Modification records.
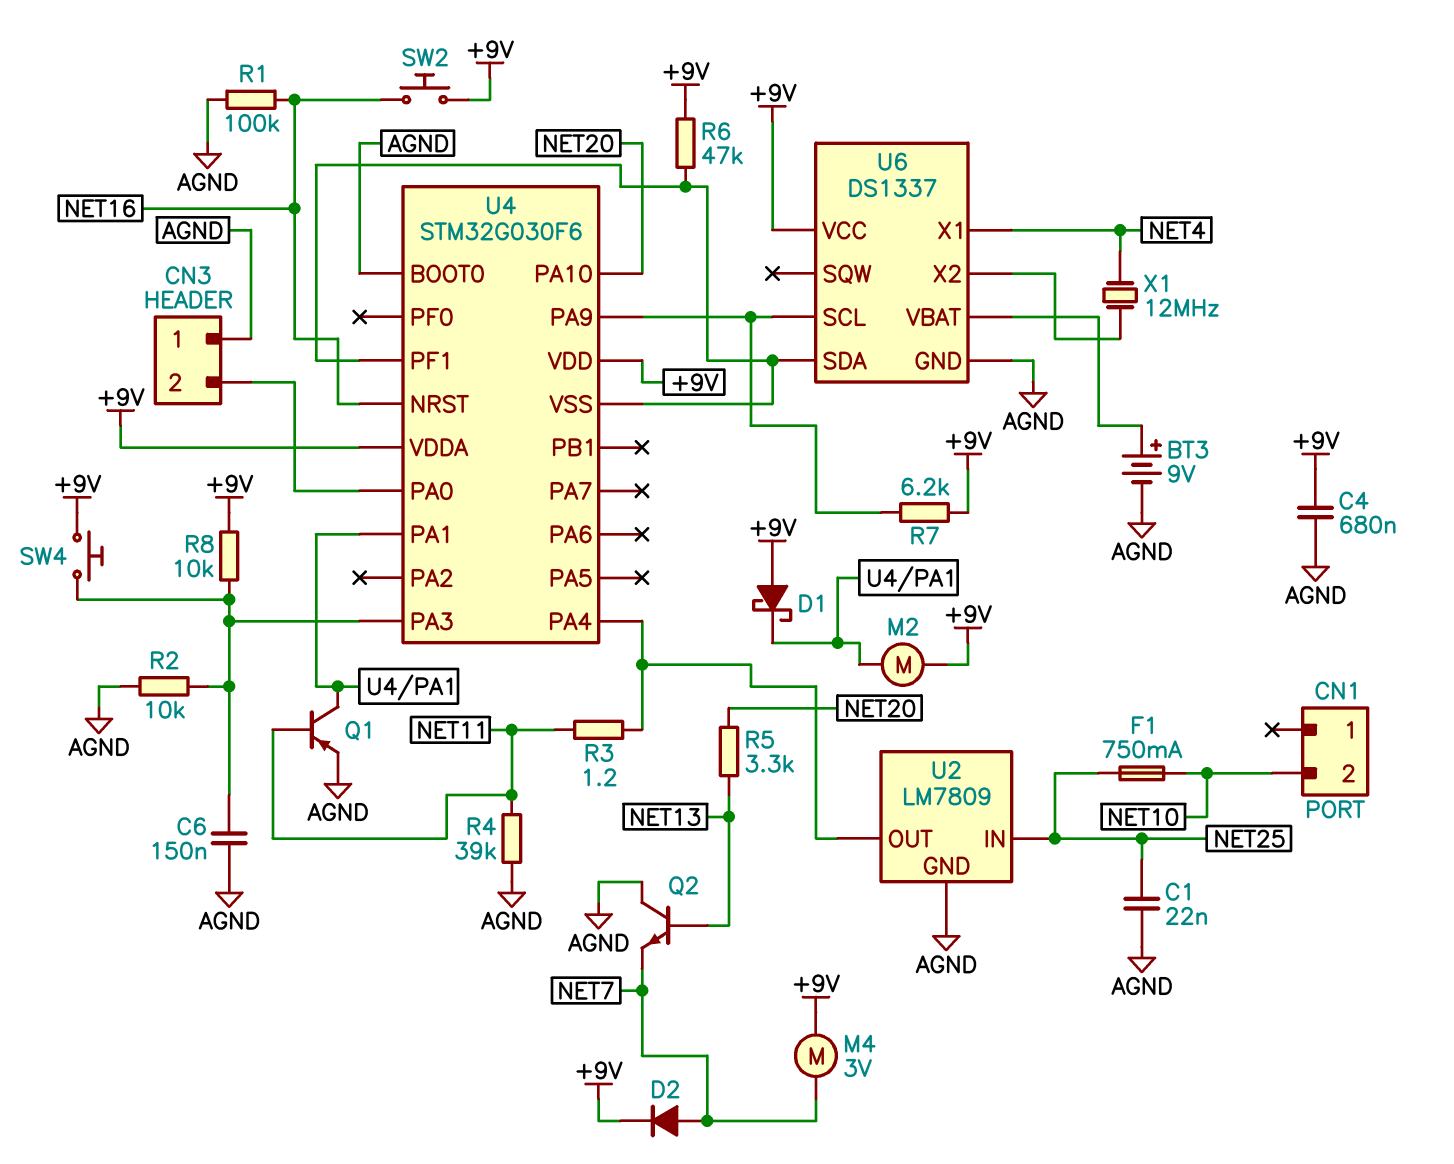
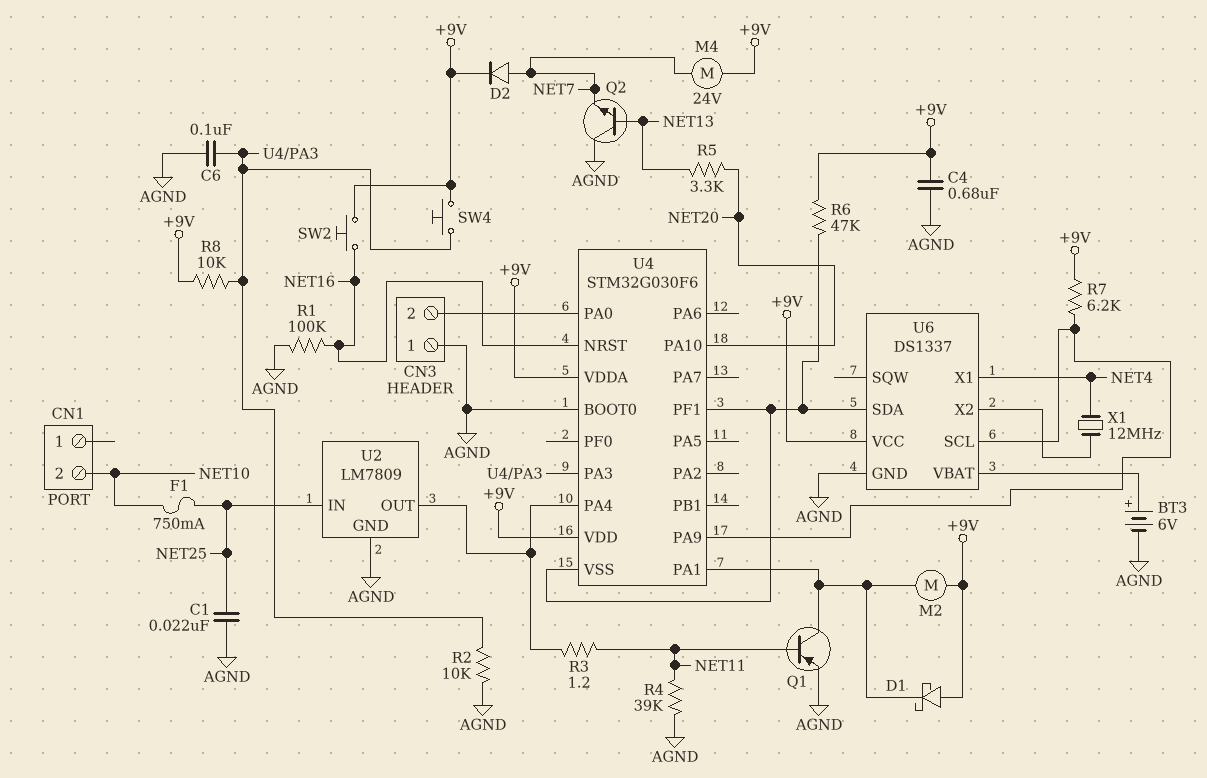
BT3: 9V (plus U6/VBAT, minus AGND) -> 6V (plus U6/VBAT, minus AGND)
C6: 150nF (AGND, U4/PA3) -> 100nF (AGND, U4/PA3)
M4: motor 3V (+9V, NET7) -> motor 24V (+9V, NET7)

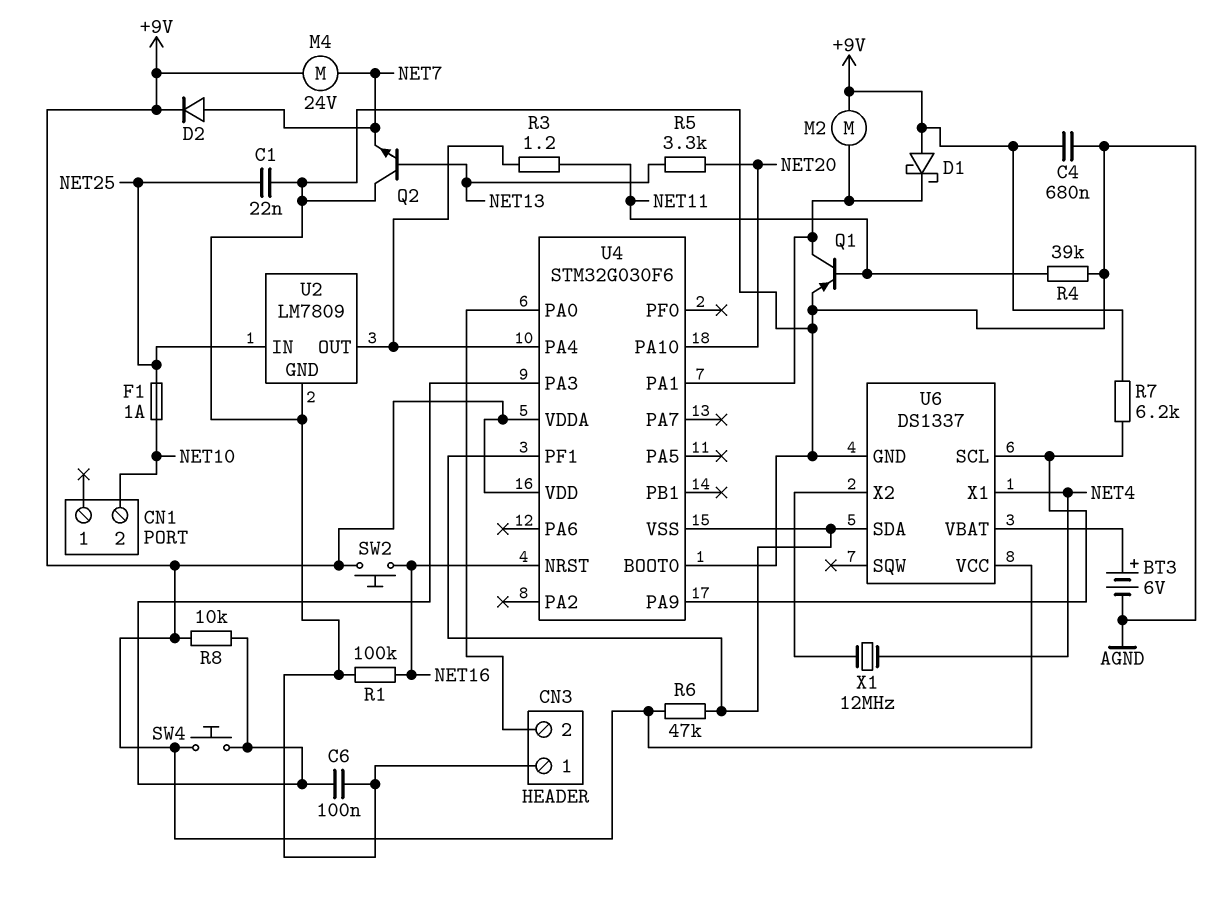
F1: 750mA (NET10, NET25) -> 1A (NET10, NET25)
R2: 10k (AGND, U4/PA3) -> none

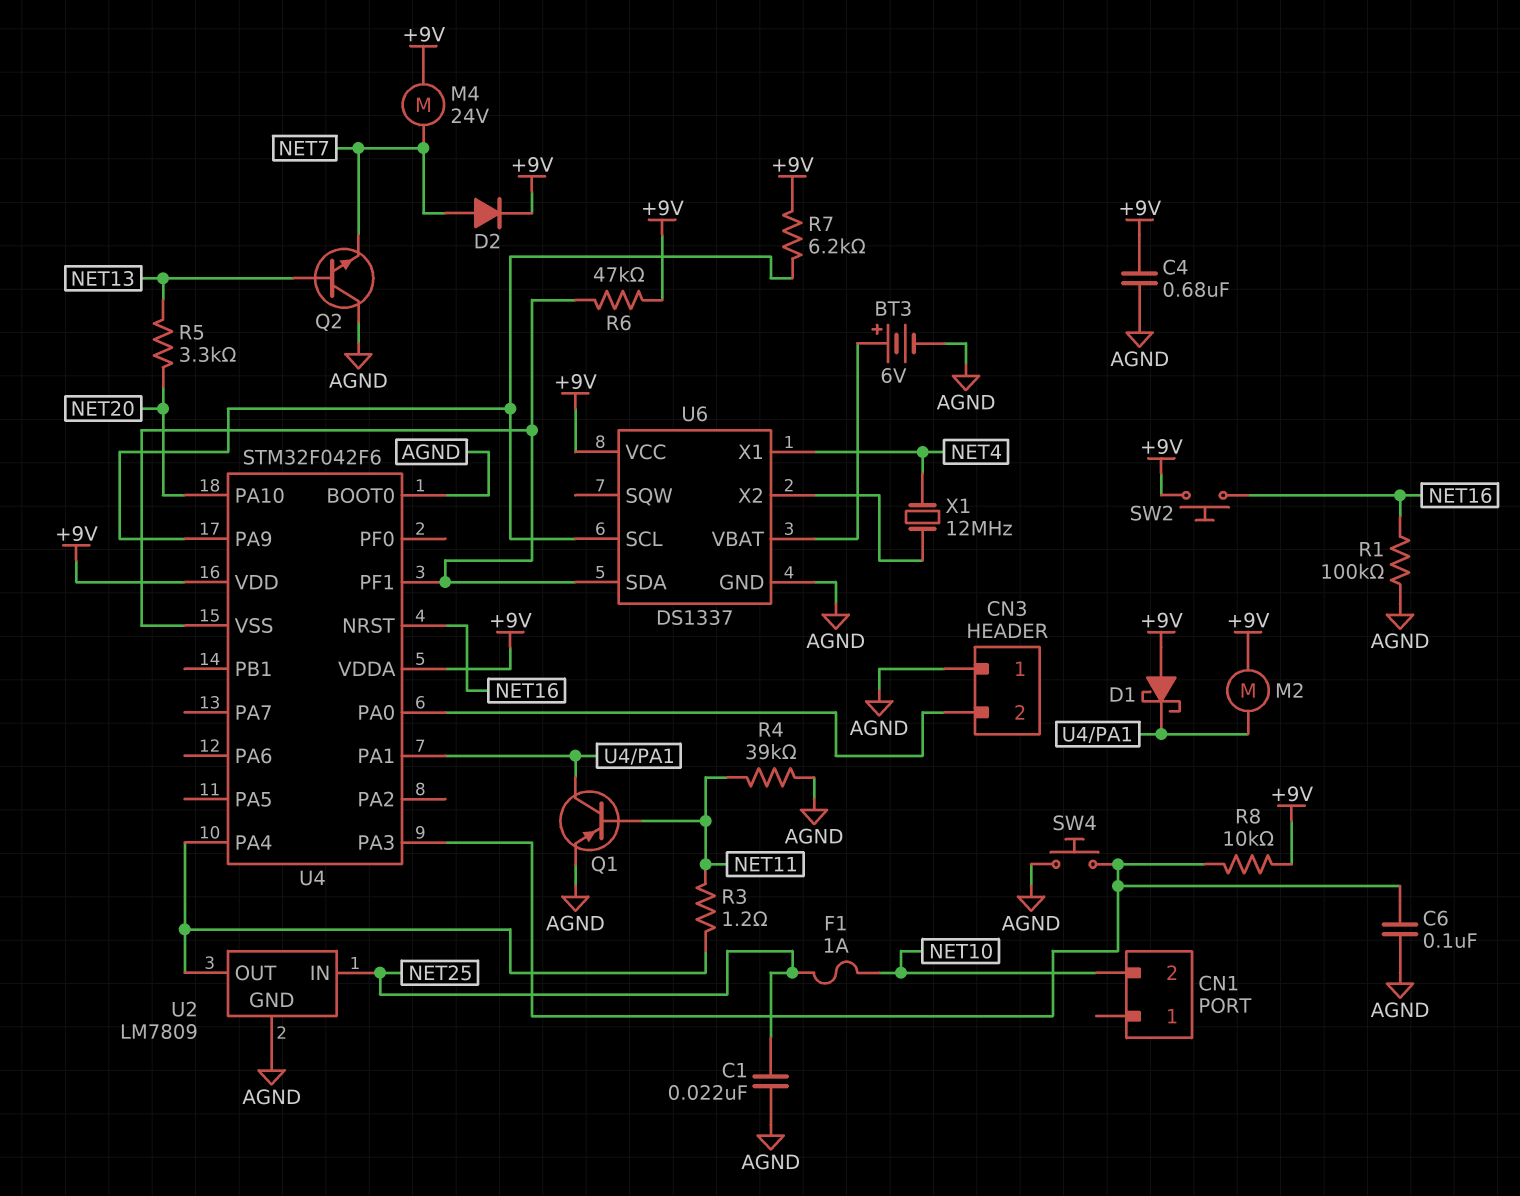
SW4: button (+9V, U4/PA3) -> button (AGND, U4/PA3)
U4: STM32G030F6 -> STM32F042F6

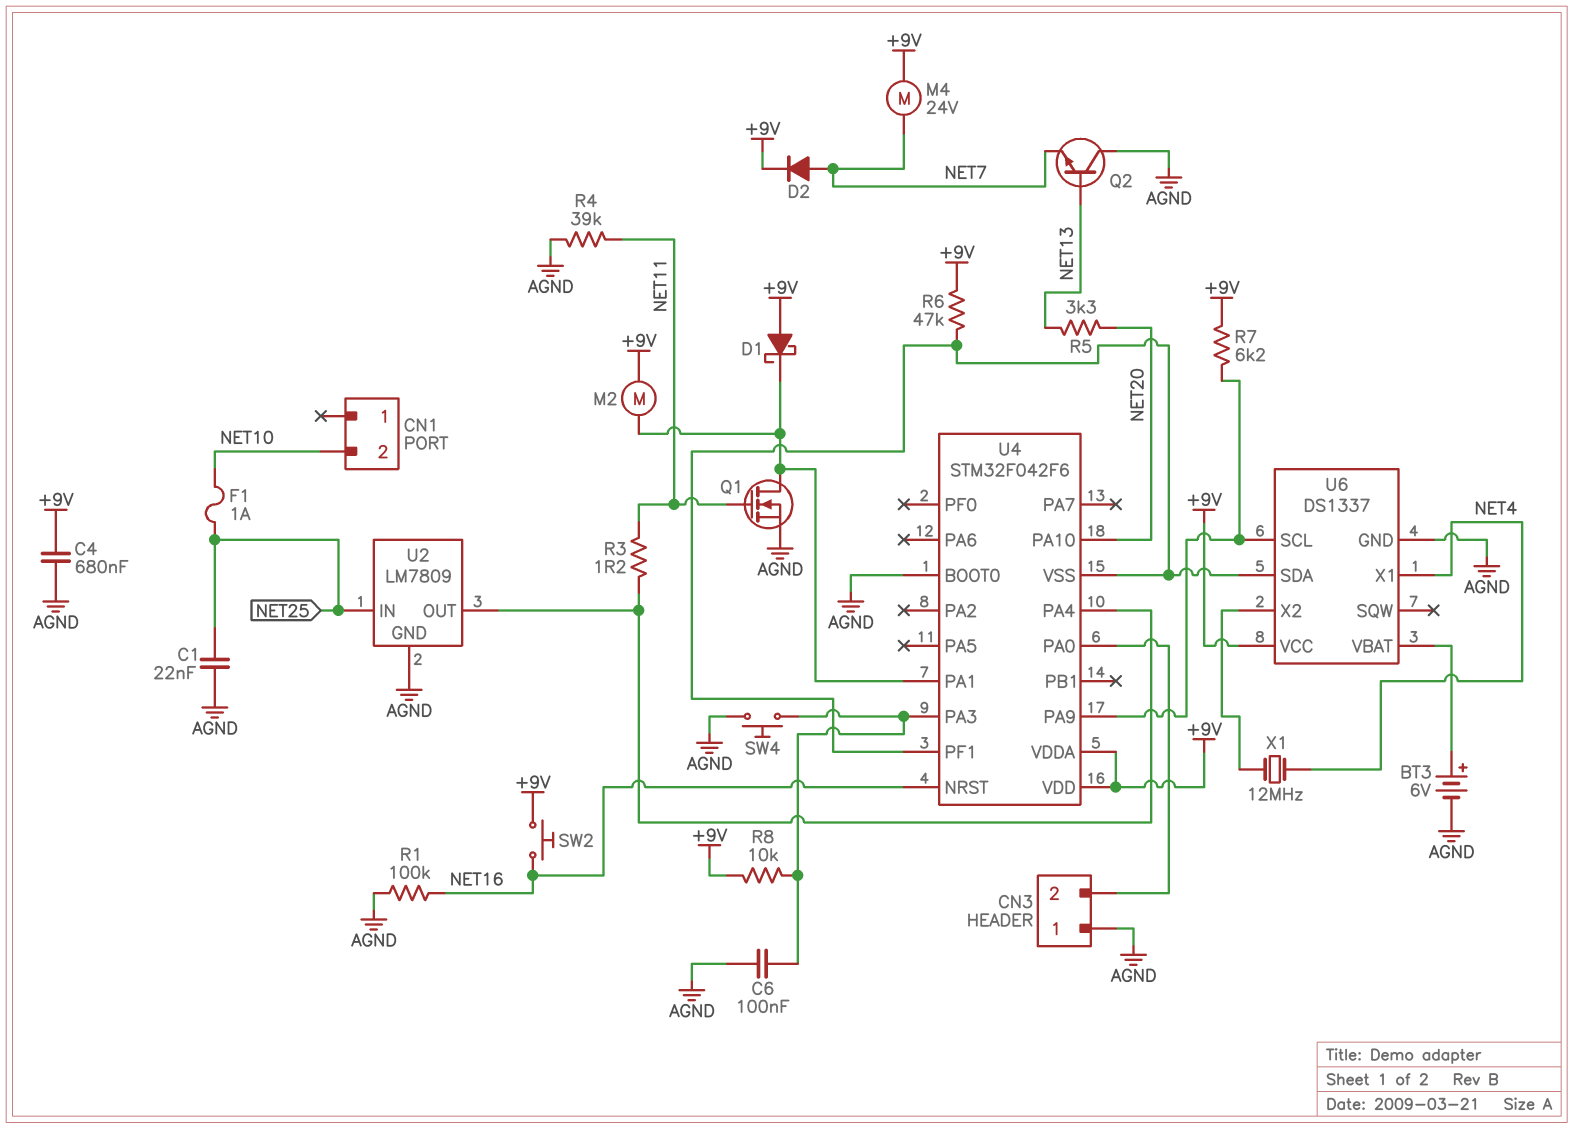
Q1: PNP (B NET11, C U4/PA1, E AGND) -> NMOS (G NET11, D U4/PA1, S AGND)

WORK REQUEST. The pictures in the data should be omitted, and every remaining line set down exactly.

PROBLEM SOLUTION.
BT3: 9V (plus U6/VBAT, minus AGND) -> 6V (plus U6/VBAT, minus AGND)
C6: 150nF (AGND, U4/PA3) -> 100nF (AGND, U4/PA3)
M4: motor 3V (+9V, NET7) -> motor 24V (+9V, NET7)

F1: 750mA (NET10, NET25) -> 1A (NET10, NET25)
R2: 10k (AGND, U4/PA3) -> none

SW4: button (+9V, U4/PA3) -> button (AGND, U4/PA3)
U4: STM32G030F6 -> STM32F042F6

Q1: PNP (B NET11, C U4/PA1, E AGND) -> NMOS (G NET11, D U4/PA1, S AGND)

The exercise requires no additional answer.